WHAT YOU SHOULD DO
Omit every picture and write out the rest of the records exactly.
[Start of Attachment]
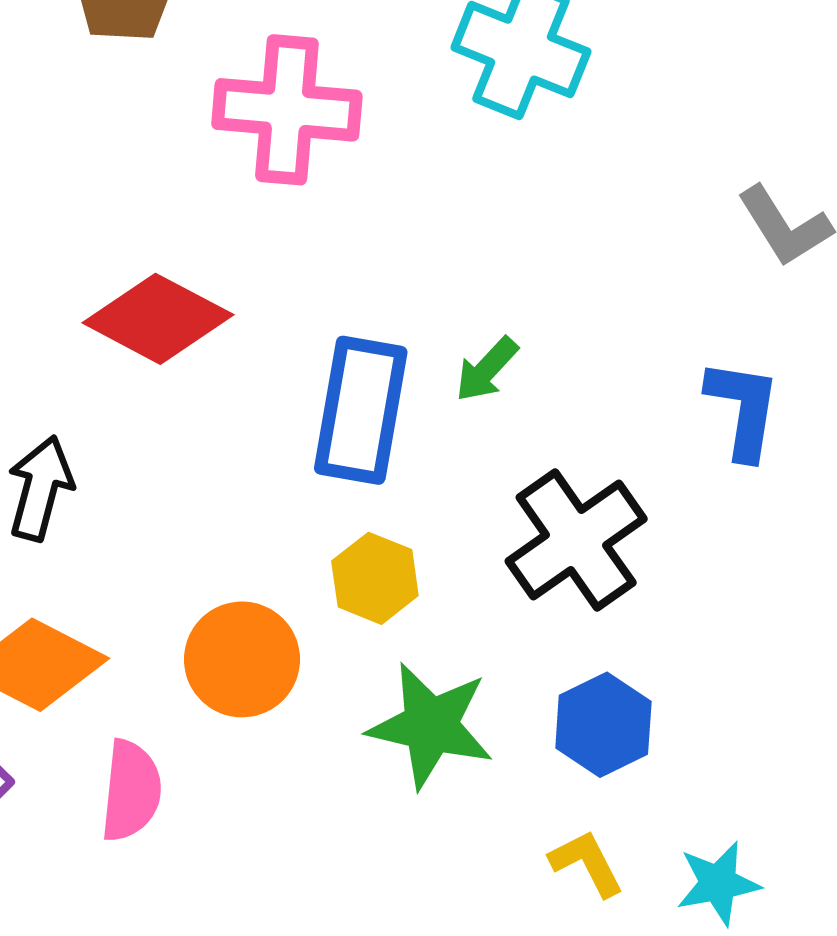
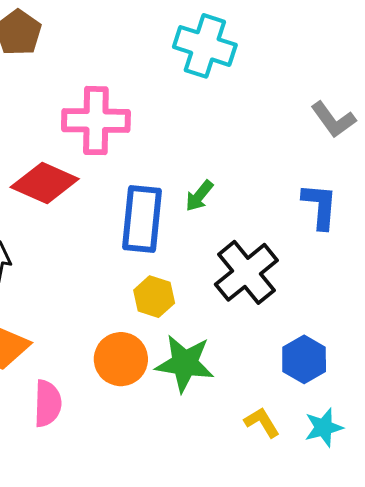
pink cross: (287, 110) -> (96, 121), moved
orange circle: (242, 659) -> (121, 359), moved
blue hexagon: (603, 725) -> (304, 359), moved

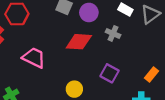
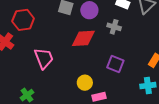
pink trapezoid: (34, 58) -> (44, 58), turned 50

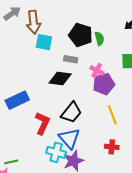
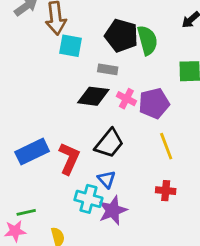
green semicircle: (99, 39) -> (147, 40), size x1.5
pink cross: (97, 70) -> (126, 99), moved
blue rectangle: (17, 100) -> (32, 152), moved
blue triangle: (69, 138) -> (107, 179), size x0.6

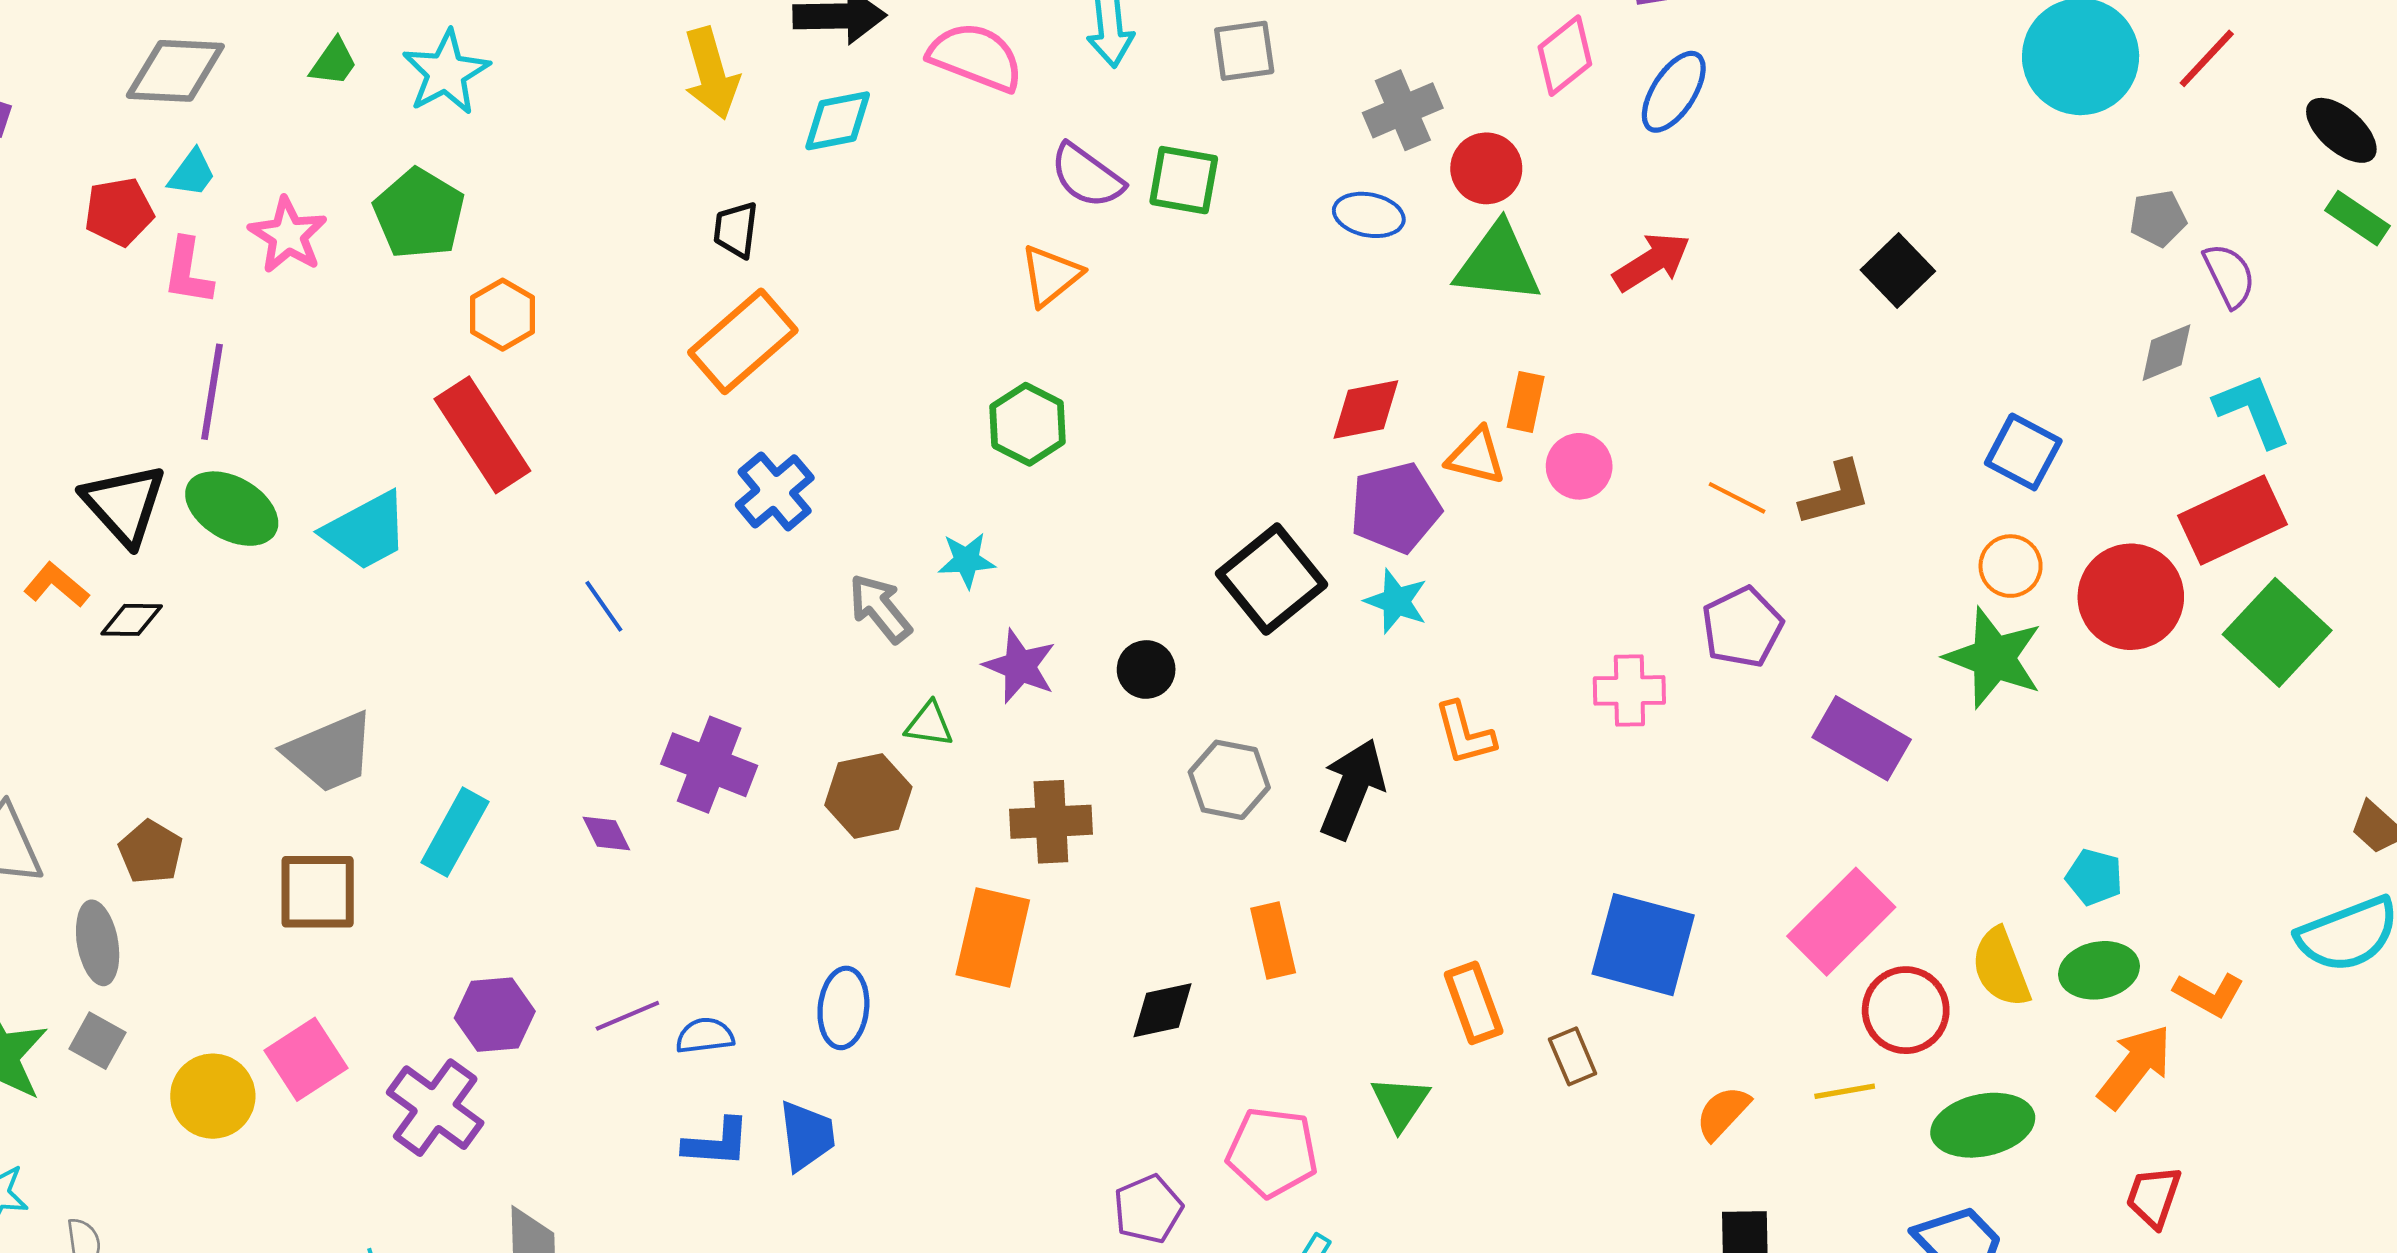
[End of Attachment]
ANSWER TO THIS TASK
pink cross: (287, 110) -> (96, 121), moved
orange circle: (242, 659) -> (121, 359), moved
blue hexagon: (603, 725) -> (304, 359), moved

pink trapezoid: (34, 58) -> (44, 58), turned 50

green semicircle: (99, 39) -> (147, 40), size x1.5
pink cross: (97, 70) -> (126, 99), moved
blue rectangle: (17, 100) -> (32, 152), moved
blue triangle: (69, 138) -> (107, 179), size x0.6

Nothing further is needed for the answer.